### Supplied records
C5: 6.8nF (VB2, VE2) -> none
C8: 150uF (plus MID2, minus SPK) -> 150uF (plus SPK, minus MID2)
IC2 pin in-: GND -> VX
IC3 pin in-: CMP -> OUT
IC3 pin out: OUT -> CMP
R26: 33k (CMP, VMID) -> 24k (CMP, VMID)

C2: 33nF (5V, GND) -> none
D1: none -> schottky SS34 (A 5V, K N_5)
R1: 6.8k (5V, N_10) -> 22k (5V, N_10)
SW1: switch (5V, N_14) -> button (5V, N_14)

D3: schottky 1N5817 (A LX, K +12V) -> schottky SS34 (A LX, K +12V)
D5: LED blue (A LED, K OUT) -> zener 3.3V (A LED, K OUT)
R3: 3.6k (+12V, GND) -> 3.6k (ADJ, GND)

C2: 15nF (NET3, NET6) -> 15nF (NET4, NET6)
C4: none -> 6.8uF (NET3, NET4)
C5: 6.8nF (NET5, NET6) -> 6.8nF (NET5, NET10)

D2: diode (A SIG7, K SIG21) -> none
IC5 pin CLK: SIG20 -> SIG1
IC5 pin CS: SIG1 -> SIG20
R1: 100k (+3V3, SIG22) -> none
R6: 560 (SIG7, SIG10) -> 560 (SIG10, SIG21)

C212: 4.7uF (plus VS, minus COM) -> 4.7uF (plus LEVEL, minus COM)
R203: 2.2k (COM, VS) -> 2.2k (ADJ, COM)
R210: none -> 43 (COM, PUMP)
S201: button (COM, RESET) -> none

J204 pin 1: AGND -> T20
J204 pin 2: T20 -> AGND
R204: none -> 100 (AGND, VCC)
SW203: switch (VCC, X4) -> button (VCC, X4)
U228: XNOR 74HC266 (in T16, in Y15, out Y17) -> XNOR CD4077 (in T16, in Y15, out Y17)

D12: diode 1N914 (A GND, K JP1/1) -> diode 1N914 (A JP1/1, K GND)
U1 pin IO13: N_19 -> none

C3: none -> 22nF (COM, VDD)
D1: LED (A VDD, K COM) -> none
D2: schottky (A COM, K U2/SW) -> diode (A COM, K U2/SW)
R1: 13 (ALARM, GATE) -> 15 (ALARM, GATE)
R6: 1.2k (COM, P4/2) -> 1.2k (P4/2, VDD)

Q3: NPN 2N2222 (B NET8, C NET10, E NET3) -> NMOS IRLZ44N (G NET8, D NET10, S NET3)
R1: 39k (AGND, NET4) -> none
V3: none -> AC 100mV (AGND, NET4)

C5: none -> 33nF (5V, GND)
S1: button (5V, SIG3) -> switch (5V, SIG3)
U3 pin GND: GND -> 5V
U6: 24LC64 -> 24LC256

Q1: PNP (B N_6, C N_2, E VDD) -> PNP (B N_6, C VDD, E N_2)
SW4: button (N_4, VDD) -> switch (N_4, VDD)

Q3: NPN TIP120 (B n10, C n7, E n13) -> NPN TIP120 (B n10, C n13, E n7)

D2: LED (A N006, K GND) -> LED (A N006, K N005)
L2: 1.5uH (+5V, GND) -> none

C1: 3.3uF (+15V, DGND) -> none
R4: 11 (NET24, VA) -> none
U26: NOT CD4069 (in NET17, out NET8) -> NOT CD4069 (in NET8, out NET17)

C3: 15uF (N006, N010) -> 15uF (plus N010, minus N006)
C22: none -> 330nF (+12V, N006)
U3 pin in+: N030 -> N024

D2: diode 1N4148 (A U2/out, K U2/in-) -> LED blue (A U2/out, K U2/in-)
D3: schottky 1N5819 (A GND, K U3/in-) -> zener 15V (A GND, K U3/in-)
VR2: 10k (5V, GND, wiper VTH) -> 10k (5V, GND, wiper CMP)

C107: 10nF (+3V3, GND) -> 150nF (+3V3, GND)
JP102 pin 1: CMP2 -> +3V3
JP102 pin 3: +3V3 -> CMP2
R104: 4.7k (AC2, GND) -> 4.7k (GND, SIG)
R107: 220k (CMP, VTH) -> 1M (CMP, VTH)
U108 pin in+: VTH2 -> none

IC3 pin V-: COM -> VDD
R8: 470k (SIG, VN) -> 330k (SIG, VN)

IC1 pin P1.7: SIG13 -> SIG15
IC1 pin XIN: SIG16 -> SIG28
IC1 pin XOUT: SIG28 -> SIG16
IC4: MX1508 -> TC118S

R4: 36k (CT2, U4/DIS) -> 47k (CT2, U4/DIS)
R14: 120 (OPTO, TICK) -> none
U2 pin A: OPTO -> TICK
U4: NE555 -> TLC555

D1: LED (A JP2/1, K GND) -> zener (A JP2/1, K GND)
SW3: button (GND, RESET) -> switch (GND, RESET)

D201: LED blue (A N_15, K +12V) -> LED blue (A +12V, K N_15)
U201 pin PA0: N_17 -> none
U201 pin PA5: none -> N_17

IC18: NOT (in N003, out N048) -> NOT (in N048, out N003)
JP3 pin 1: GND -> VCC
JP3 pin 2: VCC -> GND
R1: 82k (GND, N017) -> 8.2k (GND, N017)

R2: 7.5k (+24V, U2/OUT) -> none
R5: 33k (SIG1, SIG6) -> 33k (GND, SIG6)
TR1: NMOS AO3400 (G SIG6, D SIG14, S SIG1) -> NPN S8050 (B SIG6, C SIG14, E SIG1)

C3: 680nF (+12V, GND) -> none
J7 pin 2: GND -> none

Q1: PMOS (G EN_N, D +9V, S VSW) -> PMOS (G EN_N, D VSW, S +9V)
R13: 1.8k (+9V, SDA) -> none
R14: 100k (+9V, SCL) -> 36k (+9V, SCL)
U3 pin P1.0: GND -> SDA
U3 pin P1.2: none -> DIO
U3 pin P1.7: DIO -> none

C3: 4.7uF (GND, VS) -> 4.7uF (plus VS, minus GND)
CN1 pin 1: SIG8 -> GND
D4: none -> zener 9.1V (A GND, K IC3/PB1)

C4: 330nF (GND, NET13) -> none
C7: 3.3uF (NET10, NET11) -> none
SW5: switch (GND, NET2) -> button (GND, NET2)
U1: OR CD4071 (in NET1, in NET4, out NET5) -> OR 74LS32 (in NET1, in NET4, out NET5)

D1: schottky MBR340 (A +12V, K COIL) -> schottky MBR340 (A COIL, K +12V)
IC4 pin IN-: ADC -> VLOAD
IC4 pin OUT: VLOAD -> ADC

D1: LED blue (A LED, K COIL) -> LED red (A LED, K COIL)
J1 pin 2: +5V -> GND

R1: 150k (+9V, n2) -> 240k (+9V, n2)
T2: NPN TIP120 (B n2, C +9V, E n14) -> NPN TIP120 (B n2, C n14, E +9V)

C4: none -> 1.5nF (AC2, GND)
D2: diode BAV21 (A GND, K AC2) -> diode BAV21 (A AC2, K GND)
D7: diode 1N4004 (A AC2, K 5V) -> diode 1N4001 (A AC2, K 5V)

### Your task
Only those lines of the entries above that run from the line containing "U6: 24LC64 -> 24LC256" to the line containing "D2: LED (A N006, K", both included, should be transcribed exactly.

### Your response
U6: 24LC64 -> 24LC256

Q1: PNP (B N_6, C N_2, E VDD) -> PNP (B N_6, C VDD, E N_2)
SW4: button (N_4, VDD) -> switch (N_4, VDD)

Q3: NPN TIP120 (B n10, C n7, E n13) -> NPN TIP120 (B n10, C n13, E n7)

D2: LED (A N006, K GND) -> LED (A N006, K N005)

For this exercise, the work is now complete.